-- PROVIDED INFORMATION follows --

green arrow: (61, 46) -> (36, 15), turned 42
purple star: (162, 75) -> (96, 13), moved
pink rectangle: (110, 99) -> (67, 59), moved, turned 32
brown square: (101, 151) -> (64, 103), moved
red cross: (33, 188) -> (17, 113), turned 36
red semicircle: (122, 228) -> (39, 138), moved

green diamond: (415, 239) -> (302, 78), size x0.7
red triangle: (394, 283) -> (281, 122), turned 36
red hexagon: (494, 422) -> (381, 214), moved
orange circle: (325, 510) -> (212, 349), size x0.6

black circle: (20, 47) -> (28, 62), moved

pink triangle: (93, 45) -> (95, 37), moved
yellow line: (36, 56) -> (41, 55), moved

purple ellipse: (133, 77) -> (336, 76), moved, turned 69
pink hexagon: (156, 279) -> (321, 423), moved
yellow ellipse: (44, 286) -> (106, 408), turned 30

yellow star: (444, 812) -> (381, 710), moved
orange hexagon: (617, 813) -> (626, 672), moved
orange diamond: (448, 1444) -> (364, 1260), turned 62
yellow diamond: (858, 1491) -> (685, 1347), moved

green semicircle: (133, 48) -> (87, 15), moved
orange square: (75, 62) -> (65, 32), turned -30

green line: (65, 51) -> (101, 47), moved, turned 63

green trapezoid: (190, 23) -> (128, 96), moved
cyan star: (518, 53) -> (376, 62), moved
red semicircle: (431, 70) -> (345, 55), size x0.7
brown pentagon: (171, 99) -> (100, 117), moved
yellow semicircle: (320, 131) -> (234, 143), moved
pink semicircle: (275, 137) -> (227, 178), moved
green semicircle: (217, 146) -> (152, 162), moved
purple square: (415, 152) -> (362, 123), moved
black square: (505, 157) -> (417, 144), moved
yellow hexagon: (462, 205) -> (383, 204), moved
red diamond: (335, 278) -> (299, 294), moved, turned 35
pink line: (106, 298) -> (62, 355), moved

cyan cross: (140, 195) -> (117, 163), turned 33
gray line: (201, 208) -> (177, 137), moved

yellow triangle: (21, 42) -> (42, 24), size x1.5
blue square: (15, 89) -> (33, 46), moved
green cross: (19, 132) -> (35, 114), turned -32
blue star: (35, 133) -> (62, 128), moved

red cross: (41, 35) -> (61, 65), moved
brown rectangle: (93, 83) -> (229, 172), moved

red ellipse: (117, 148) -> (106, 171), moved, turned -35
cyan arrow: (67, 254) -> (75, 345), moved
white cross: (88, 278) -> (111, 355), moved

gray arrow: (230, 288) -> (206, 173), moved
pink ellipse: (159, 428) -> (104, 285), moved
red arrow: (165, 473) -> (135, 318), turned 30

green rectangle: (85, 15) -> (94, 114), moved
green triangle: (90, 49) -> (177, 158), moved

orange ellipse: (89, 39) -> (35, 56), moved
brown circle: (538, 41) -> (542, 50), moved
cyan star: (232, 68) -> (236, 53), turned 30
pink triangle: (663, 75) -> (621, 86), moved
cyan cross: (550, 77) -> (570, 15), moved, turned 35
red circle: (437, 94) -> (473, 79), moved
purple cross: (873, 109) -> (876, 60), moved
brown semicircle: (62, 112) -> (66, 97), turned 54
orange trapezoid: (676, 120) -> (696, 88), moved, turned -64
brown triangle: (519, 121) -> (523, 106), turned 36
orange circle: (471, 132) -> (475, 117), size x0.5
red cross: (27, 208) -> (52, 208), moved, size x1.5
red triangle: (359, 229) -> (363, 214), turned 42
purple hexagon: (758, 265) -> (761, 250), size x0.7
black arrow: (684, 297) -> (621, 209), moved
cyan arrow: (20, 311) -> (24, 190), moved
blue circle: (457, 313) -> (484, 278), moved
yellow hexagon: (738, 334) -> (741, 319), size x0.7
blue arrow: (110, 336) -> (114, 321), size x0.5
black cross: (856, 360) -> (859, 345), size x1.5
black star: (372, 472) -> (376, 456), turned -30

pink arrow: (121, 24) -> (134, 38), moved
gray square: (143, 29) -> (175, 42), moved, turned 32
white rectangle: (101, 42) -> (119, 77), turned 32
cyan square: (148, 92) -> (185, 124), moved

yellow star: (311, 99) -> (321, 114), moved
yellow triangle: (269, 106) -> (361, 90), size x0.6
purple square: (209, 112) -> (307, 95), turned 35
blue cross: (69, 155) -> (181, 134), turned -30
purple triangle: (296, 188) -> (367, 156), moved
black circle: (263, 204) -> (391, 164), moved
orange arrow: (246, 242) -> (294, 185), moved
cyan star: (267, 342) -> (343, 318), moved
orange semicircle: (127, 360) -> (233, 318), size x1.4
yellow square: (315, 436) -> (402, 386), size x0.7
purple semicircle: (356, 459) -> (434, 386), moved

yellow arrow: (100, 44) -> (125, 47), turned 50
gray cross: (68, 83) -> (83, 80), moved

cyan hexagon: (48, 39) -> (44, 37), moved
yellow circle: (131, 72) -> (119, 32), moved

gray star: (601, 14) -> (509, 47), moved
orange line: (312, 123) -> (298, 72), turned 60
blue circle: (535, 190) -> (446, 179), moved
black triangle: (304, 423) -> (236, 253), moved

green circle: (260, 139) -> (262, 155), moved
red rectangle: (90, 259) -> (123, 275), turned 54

-- PROVIDED INFORMATION concluded --

### ABOUT THIS EXERCISE
Working from the records above, write out verbatim only the lines from the line containing "cyan star: (232, 68) -> (236, 53), turned 30" through the line containing "black cross: (856, 360)".

### RESPONSE
cyan star: (232, 68) -> (236, 53), turned 30
pink triangle: (663, 75) -> (621, 86), moved
cyan cross: (550, 77) -> (570, 15), moved, turned 35
red circle: (437, 94) -> (473, 79), moved
purple cross: (873, 109) -> (876, 60), moved
brown semicircle: (62, 112) -> (66, 97), turned 54
orange trapezoid: (676, 120) -> (696, 88), moved, turned -64
brown triangle: (519, 121) -> (523, 106), turned 36
orange circle: (471, 132) -> (475, 117), size x0.5
red cross: (27, 208) -> (52, 208), moved, size x1.5
red triangle: (359, 229) -> (363, 214), turned 42
purple hexagon: (758, 265) -> (761, 250), size x0.7
black arrow: (684, 297) -> (621, 209), moved
cyan arrow: (20, 311) -> (24, 190), moved
blue circle: (457, 313) -> (484, 278), moved
yellow hexagon: (738, 334) -> (741, 319), size x0.7
blue arrow: (110, 336) -> (114, 321), size x0.5
black cross: (856, 360) -> (859, 345), size x1.5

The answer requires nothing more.